*Given information*.
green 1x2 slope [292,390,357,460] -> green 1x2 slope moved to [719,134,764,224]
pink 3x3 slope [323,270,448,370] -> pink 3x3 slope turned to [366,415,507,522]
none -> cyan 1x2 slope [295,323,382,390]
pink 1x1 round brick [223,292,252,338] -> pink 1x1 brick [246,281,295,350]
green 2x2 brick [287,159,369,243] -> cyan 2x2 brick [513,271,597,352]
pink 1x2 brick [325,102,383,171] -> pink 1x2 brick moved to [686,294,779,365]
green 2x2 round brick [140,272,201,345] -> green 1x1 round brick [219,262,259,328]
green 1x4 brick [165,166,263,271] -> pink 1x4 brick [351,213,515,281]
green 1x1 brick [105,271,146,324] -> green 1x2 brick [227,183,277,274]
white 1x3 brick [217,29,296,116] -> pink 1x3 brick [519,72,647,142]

==

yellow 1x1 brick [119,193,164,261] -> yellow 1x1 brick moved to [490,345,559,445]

*Brief*.
Where a line of the data contains "brick", copy that line.

*Written solution*.
pink 1x1 round brick [223,292,252,338] -> pink 1x1 brick [246,281,295,350]
green 2x2 brick [287,159,369,243] -> cyan 2x2 brick [513,271,597,352]
pink 1x2 brick [325,102,383,171] -> pink 1x2 brick moved to [686,294,779,365]
green 2x2 round brick [140,272,201,345] -> green 1x1 round brick [219,262,259,328]
green 1x4 brick [165,166,263,271] -> pink 1x4 brick [351,213,515,281]
green 1x1 brick [105,271,146,324] -> green 1x2 brick [227,183,277,274]
white 1x3 brick [217,29,296,116] -> pink 1x3 brick [519,72,647,142]
yellow 1x1 brick [119,193,164,261] -> yellow 1x1 brick moved to [490,345,559,445]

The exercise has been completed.